▸ Task item
When you reach the line with "R4: none -> 15 (VX, X1)" in the data below, begin printing lines exactly, and stop once the line with "R122: 3.3k (GND, P102/1) -> 3.3k (GND, VB)" has been printed.

[Dataset entries]

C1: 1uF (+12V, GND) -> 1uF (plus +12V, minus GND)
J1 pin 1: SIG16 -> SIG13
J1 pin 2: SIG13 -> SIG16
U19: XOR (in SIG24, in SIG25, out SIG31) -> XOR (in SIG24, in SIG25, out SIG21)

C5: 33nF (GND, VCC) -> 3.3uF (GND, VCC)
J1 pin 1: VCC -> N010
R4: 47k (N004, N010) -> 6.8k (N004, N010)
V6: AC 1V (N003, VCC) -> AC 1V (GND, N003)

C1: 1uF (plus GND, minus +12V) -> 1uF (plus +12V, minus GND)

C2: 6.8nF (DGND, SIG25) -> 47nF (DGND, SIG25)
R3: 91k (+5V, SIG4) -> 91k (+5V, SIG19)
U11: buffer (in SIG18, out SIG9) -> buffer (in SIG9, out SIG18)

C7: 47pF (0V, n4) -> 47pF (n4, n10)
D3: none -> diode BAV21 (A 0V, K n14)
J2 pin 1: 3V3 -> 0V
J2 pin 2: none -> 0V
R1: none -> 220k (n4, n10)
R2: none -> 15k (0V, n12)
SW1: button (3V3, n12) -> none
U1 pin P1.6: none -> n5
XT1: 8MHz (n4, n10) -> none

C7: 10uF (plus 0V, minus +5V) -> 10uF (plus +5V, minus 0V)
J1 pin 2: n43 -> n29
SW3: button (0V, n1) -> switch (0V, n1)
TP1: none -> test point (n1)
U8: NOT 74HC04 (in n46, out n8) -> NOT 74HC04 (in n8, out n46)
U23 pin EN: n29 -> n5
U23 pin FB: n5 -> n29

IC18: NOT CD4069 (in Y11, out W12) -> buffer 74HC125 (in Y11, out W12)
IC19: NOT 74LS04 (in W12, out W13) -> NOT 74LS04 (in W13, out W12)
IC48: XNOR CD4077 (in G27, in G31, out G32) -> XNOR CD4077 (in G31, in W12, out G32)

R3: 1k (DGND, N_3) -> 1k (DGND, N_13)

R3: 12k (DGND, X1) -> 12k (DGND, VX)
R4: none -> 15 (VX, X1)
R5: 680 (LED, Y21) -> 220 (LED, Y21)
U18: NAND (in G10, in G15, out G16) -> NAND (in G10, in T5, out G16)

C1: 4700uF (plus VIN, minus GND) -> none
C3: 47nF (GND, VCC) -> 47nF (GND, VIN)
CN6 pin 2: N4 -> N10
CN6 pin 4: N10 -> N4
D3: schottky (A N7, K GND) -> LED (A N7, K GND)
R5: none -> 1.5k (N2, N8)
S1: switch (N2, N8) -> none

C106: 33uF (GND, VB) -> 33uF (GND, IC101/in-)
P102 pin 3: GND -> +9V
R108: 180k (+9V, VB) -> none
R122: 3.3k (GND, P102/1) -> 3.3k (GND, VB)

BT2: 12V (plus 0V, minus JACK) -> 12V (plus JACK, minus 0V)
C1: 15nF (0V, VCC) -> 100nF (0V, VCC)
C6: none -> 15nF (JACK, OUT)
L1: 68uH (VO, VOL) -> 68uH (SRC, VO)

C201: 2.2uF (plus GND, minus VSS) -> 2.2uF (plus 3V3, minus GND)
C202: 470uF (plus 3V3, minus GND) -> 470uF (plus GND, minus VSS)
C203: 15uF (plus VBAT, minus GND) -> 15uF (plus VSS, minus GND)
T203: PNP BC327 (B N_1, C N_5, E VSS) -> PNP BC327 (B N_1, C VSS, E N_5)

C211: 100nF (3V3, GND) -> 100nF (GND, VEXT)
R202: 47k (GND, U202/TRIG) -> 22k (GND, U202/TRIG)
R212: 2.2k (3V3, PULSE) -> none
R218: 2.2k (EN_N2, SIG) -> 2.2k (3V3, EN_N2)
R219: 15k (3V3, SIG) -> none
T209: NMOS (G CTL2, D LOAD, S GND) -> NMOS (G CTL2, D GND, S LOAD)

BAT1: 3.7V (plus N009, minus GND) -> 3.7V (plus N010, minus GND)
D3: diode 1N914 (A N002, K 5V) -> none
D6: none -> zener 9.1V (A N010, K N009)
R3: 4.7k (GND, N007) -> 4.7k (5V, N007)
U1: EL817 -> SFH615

[/Dataset entries]

▸ Answer to this exercise
R4: none -> 15 (VX, X1)
R5: 680 (LED, Y21) -> 220 (LED, Y21)
U18: NAND (in G10, in G15, out G16) -> NAND (in G10, in T5, out G16)

C1: 4700uF (plus VIN, minus GND) -> none
C3: 47nF (GND, VCC) -> 47nF (GND, VIN)
CN6 pin 2: N4 -> N10
CN6 pin 4: N10 -> N4
D3: schottky (A N7, K GND) -> LED (A N7, K GND)
R5: none -> 1.5k (N2, N8)
S1: switch (N2, N8) -> none

C106: 33uF (GND, VB) -> 33uF (GND, IC101/in-)
P102 pin 3: GND -> +9V
R108: 180k (+9V, VB) -> none
R122: 3.3k (GND, P102/1) -> 3.3k (GND, VB)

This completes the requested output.